*Exercise brief*.
Bring together every line in the data that includes "AGND".

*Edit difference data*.
--------------------------------------------------
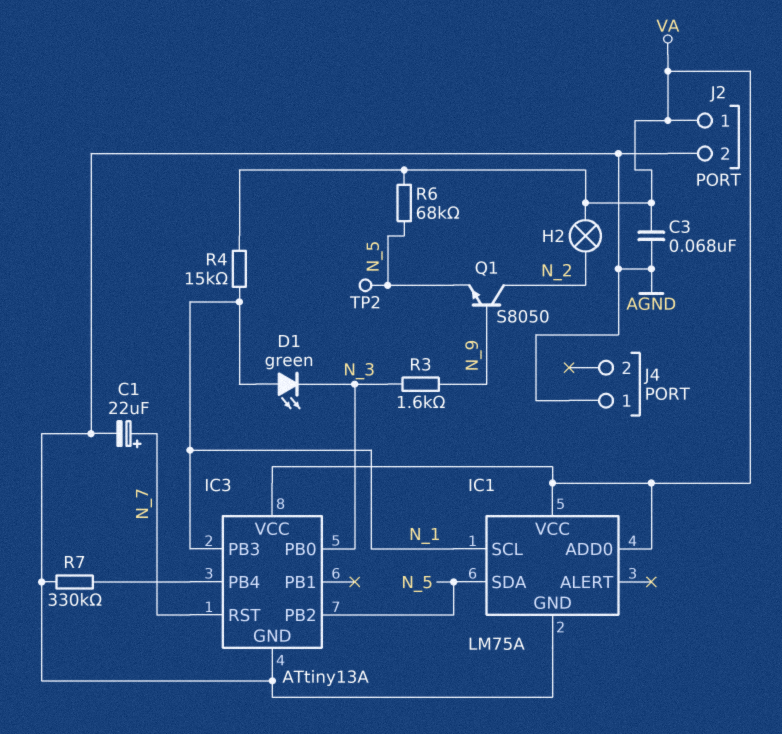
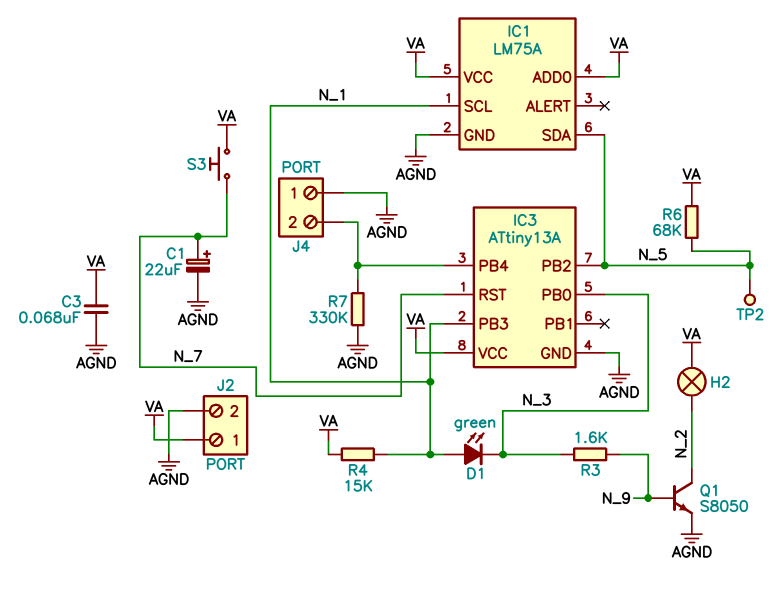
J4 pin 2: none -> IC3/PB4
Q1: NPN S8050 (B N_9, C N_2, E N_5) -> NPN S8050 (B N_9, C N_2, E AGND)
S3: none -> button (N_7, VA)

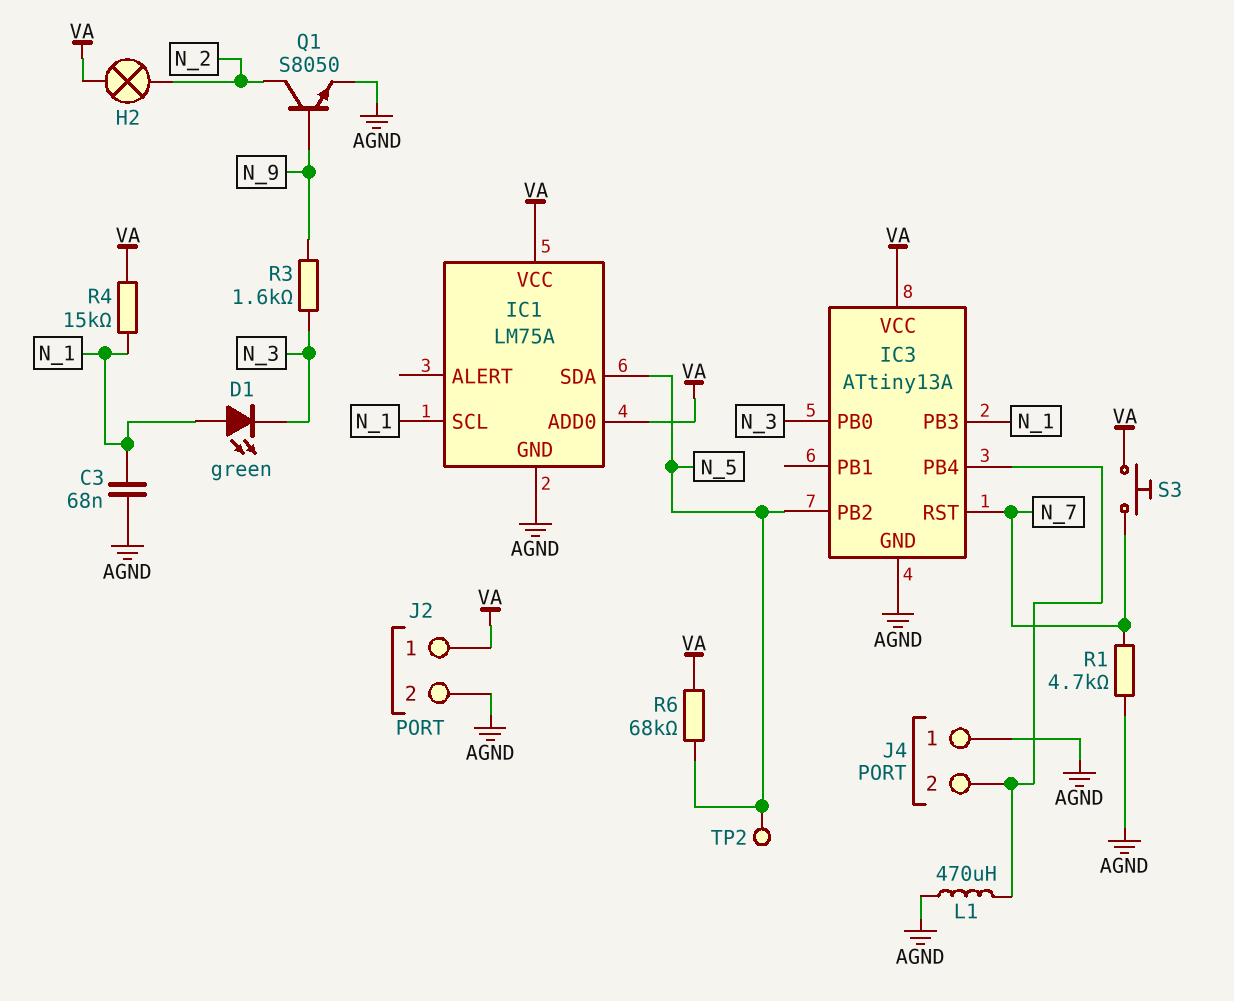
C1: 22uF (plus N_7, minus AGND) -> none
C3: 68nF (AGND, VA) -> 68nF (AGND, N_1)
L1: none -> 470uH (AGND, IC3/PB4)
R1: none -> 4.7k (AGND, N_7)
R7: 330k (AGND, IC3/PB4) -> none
--------------------------------------------------
*Result*.
Q1: NPN S8050 (B N_9, C N_2, E N_5) -> NPN S8050 (B N_9, C N_2, E AGND)
C1: 22uF (plus N_7, minus AGND) -> none
C3: 68nF (AGND, VA) -> 68nF (AGND, N_1)
L1: none -> 470uH (AGND, IC3/PB4)
R1: none -> 4.7k (AGND, N_7)
R7: 330k (AGND, IC3/PB4) -> none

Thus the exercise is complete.